──────── Information ────────
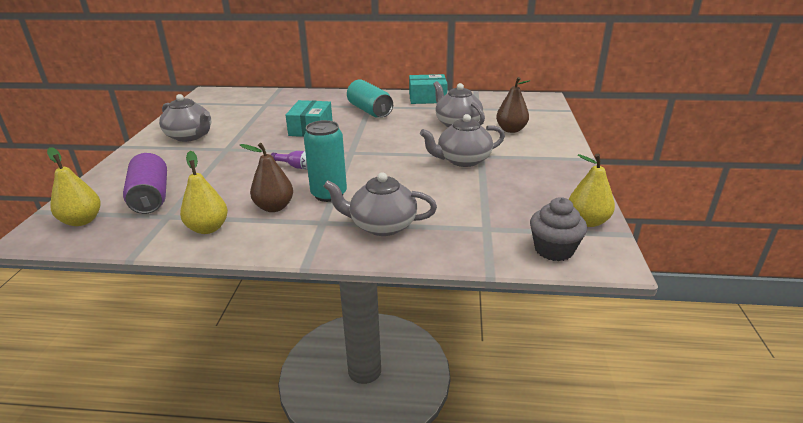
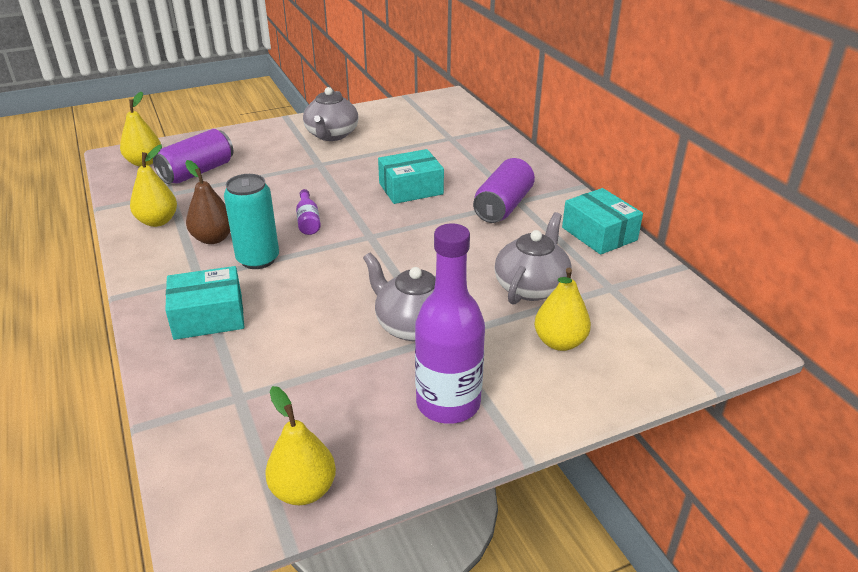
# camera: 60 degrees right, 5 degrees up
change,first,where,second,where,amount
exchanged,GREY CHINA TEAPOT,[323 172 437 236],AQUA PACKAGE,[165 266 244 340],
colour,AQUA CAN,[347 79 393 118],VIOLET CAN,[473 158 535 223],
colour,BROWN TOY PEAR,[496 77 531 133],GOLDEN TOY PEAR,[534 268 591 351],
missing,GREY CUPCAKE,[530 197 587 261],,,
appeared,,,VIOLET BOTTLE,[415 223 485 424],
────────
• Action item:
Pictures should not appear in the copy. Write out exactly the lines above from the first one through the line that contains "colour,BROWN TOY PEAR,[496".

• Result for this task:
# camera: 60 degrees right, 5 degrees up
change,first,where,second,where,amount
exchanged,GREY CHINA TEAPOT,[323 172 437 236],AQUA PACKAGE,[165 266 244 340],
colour,AQUA CAN,[347 79 393 118],VIOLET CAN,[473 158 535 223],
colour,BROWN TOY PEAR,[496 77 531 133],GOLDEN TOY PEAR,[534 268 591 351],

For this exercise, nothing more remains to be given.